• WHAT TO PRODUCE
Because the copy must hold no pictures, return the data below with all of its words intact.

• MATERIAL FOR THE TASK
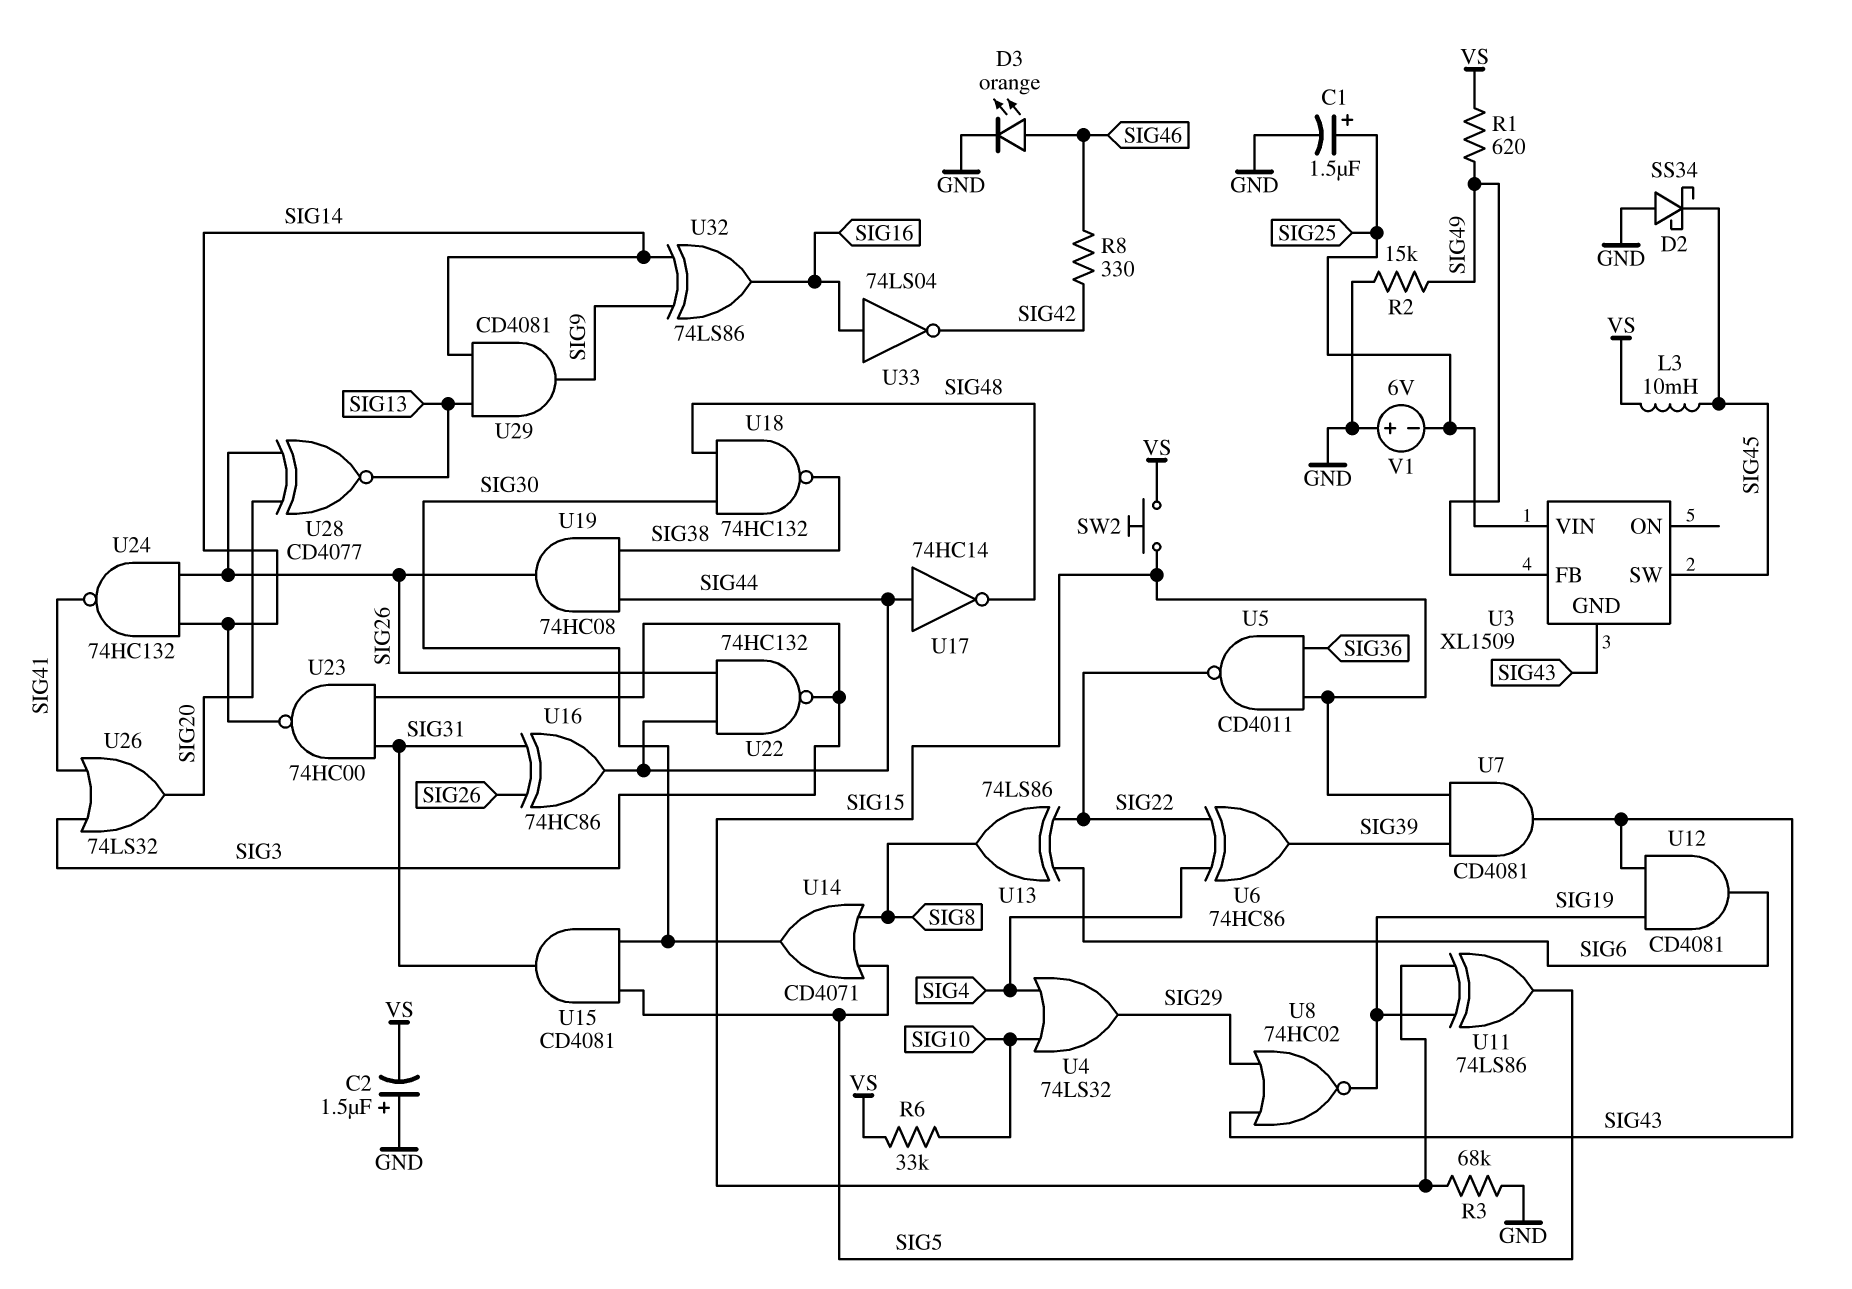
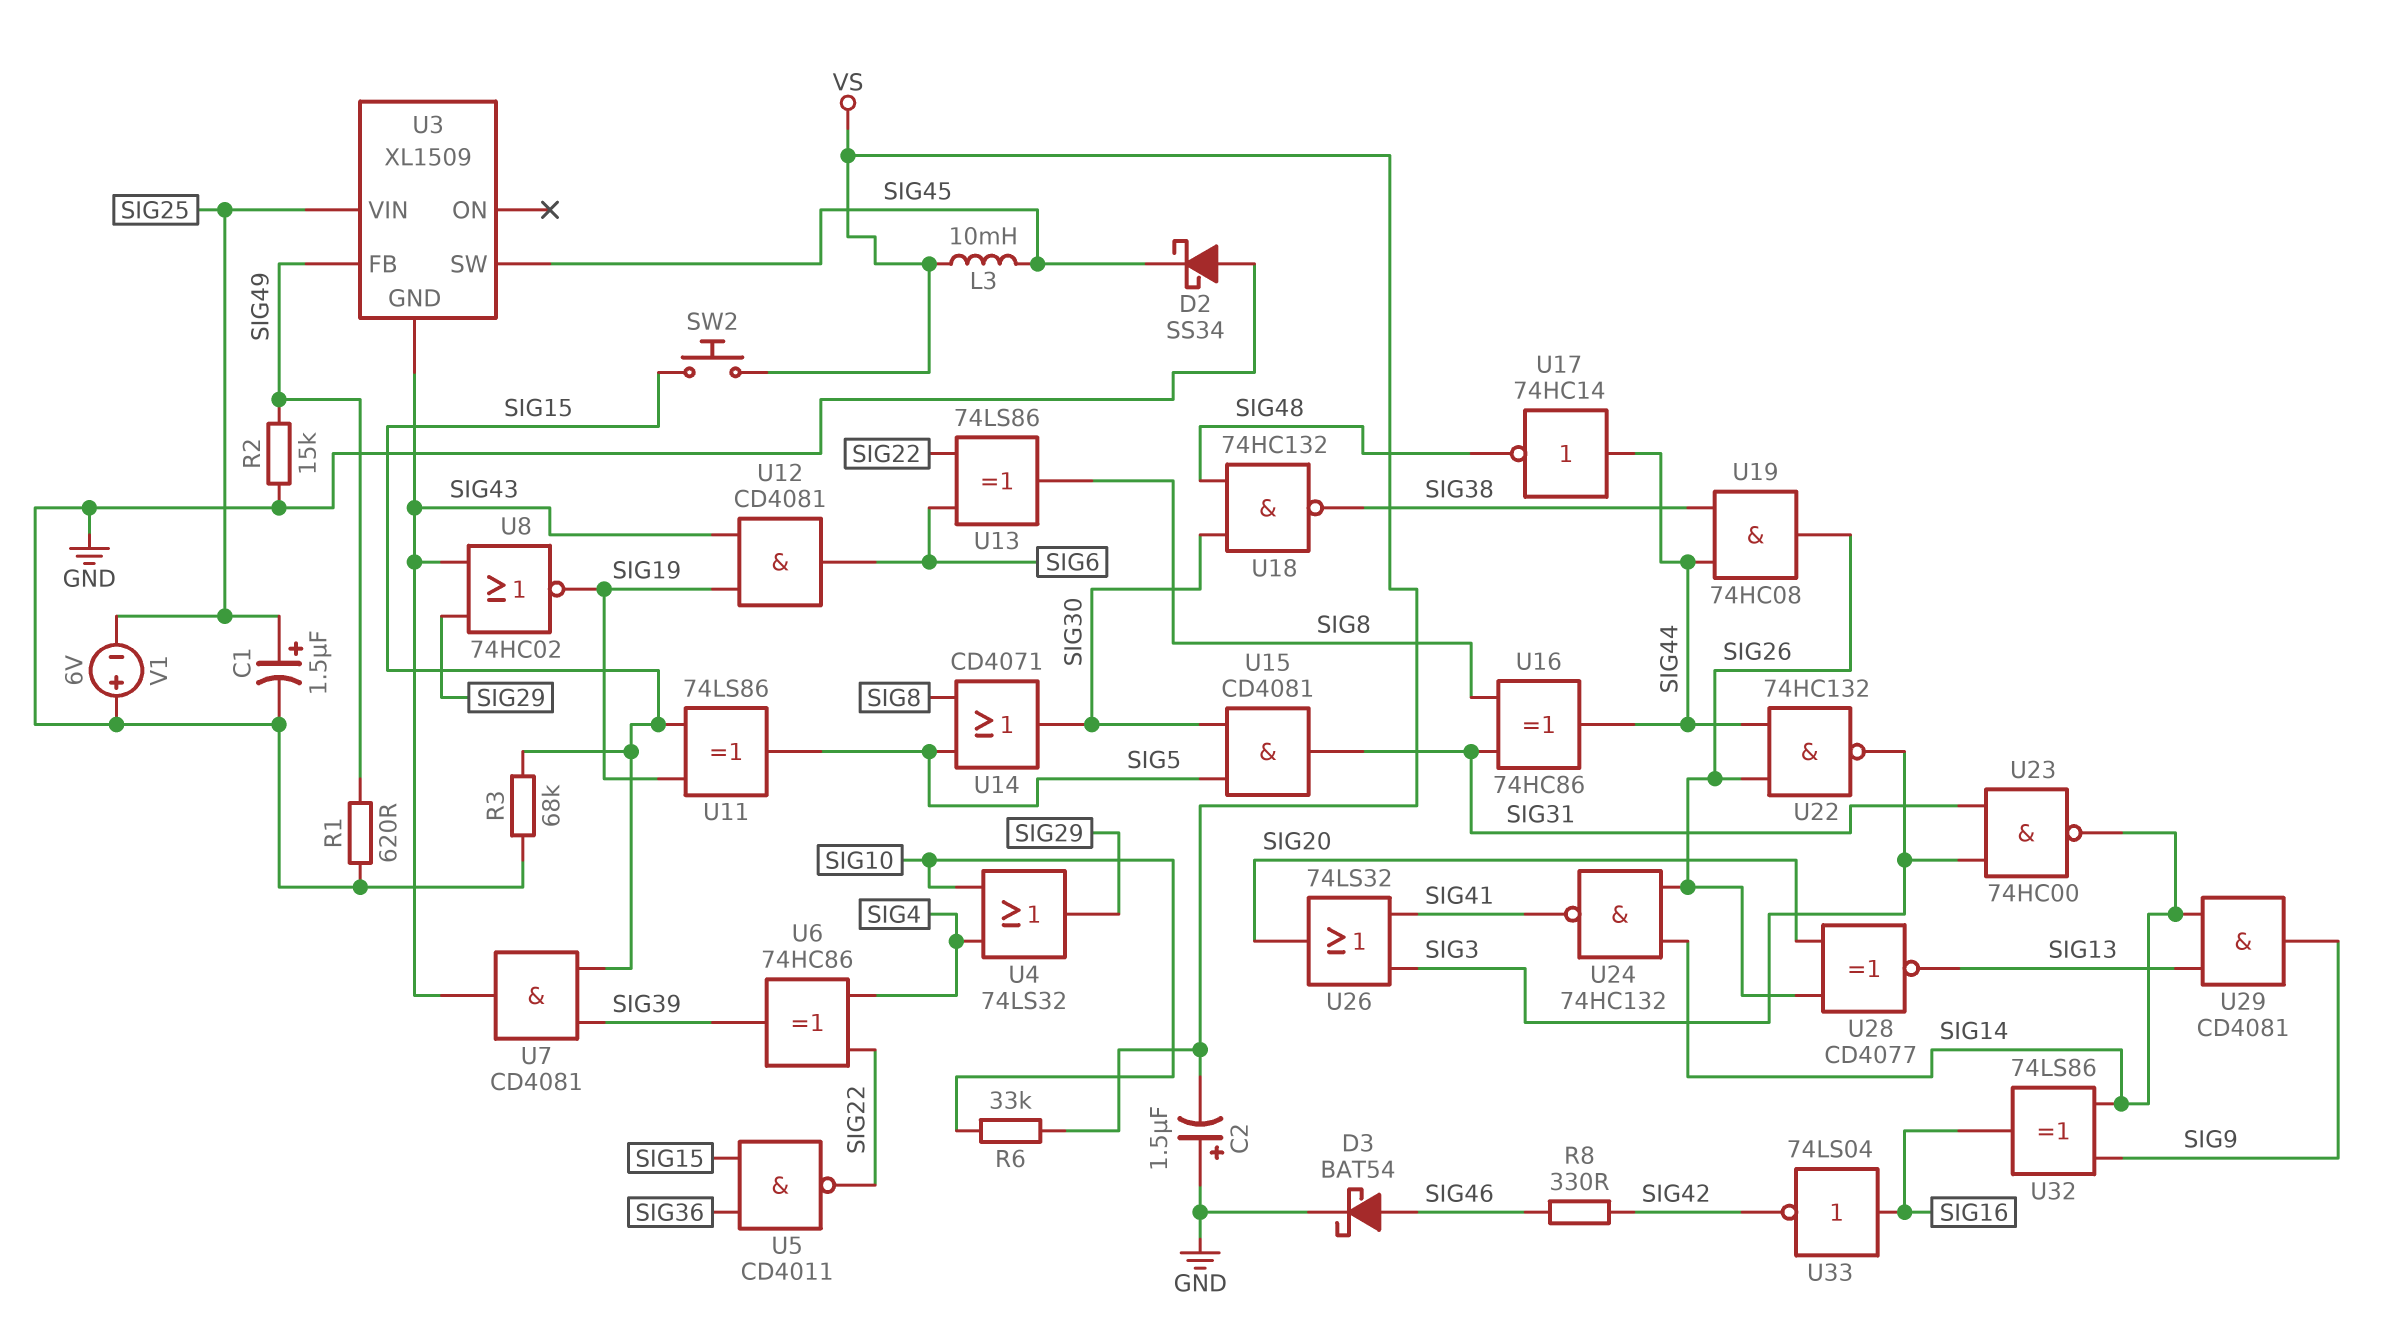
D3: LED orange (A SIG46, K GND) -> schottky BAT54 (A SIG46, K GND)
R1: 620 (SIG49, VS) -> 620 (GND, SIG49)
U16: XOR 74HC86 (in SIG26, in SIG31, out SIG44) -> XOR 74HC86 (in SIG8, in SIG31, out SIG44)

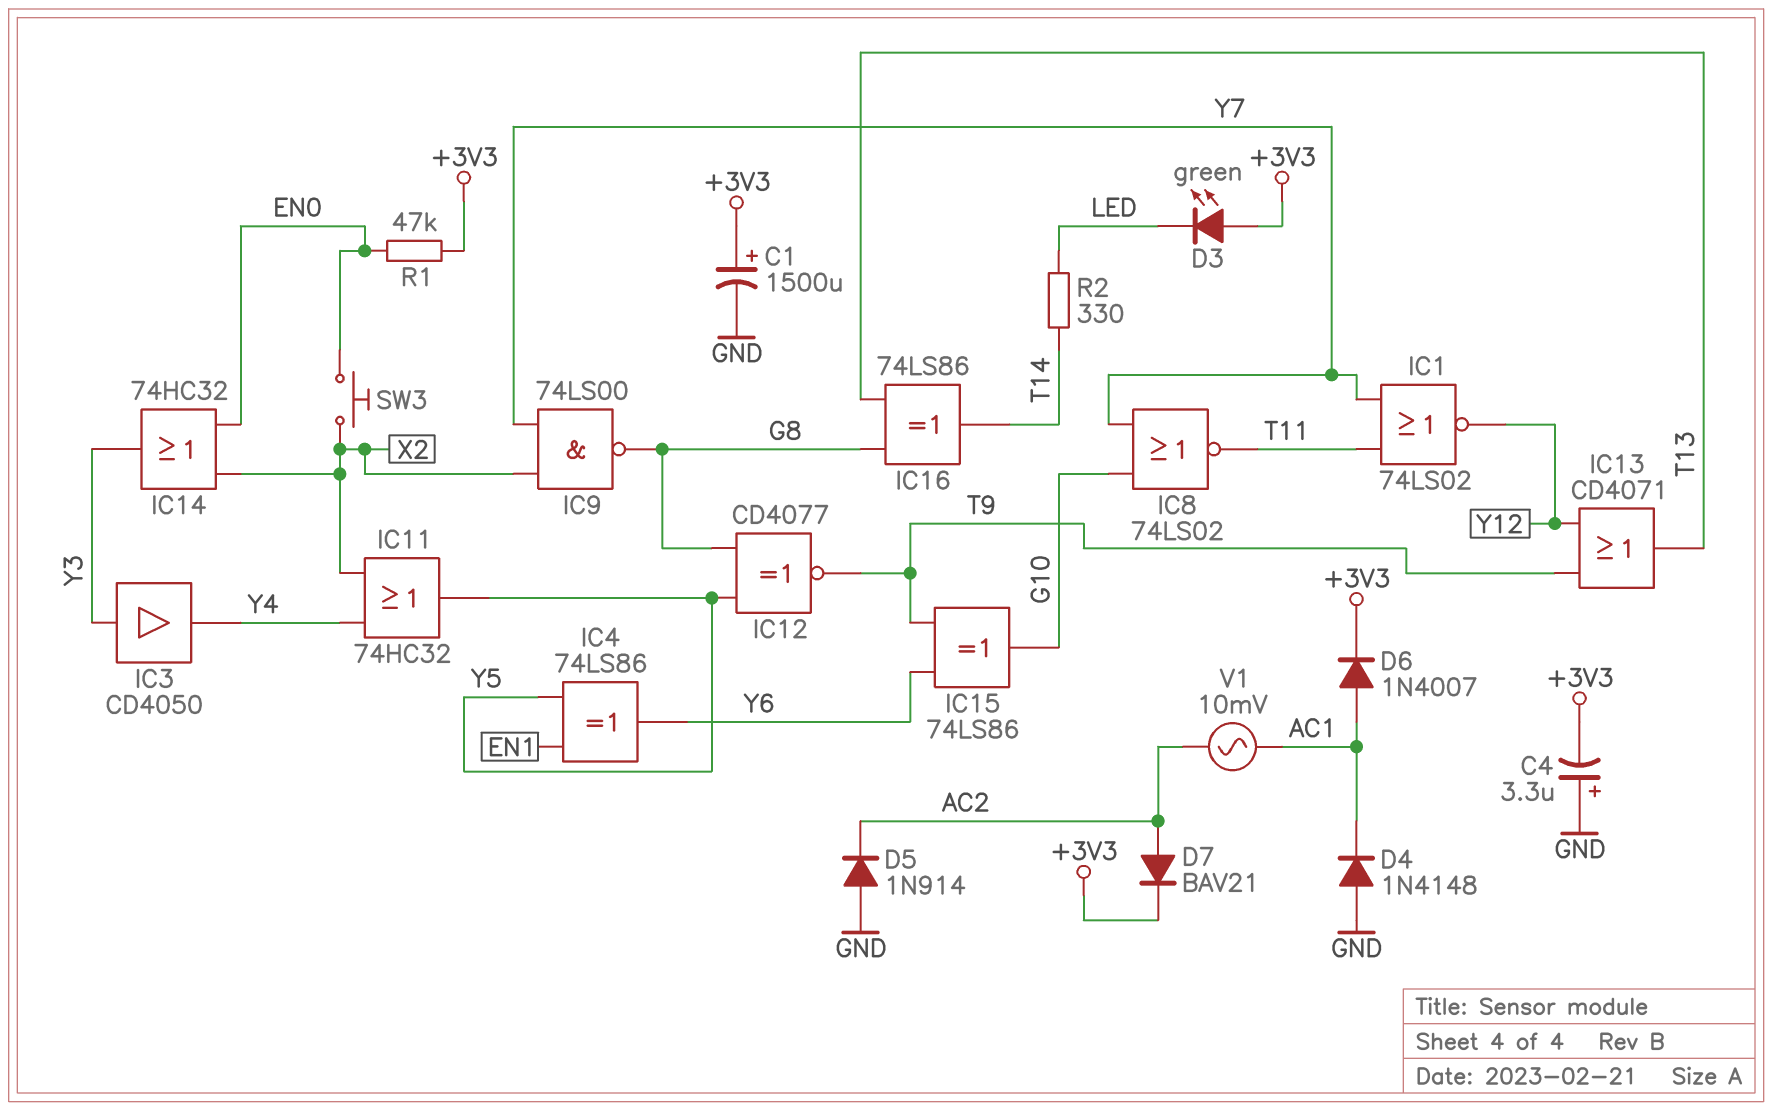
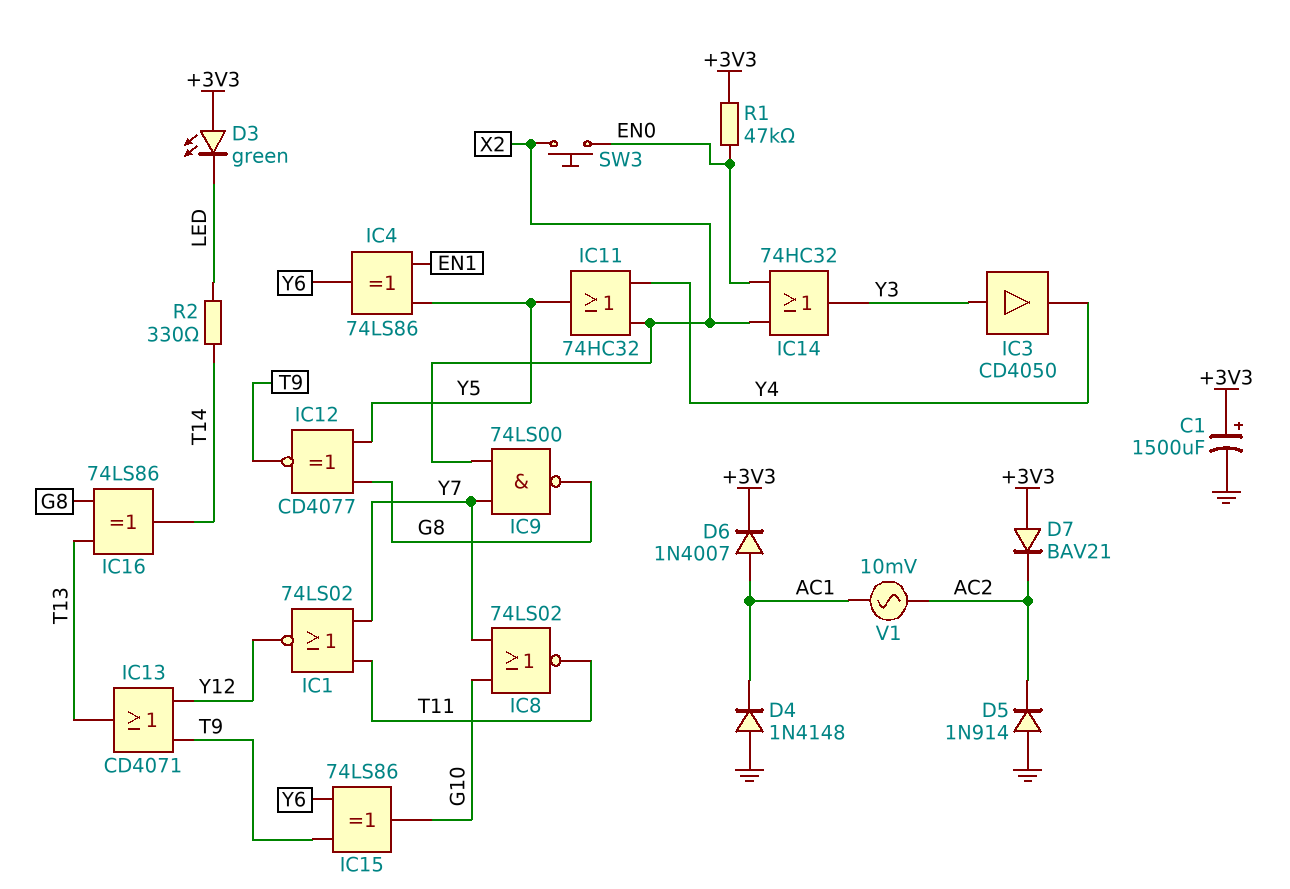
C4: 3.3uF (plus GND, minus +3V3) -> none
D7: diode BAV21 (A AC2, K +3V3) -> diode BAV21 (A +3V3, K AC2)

• SOLUTION TO THE PROBLEM
D3: LED orange (A SIG46, K GND) -> schottky BAT54 (A SIG46, K GND)
R1: 620 (SIG49, VS) -> 620 (GND, SIG49)
U16: XOR 74HC86 (in SIG26, in SIG31, out SIG44) -> XOR 74HC86 (in SIG8, in SIG31, out SIG44)

C4: 3.3uF (plus GND, minus +3V3) -> none
D7: diode BAV21 (A AC2, K +3V3) -> diode BAV21 (A +3V3, K AC2)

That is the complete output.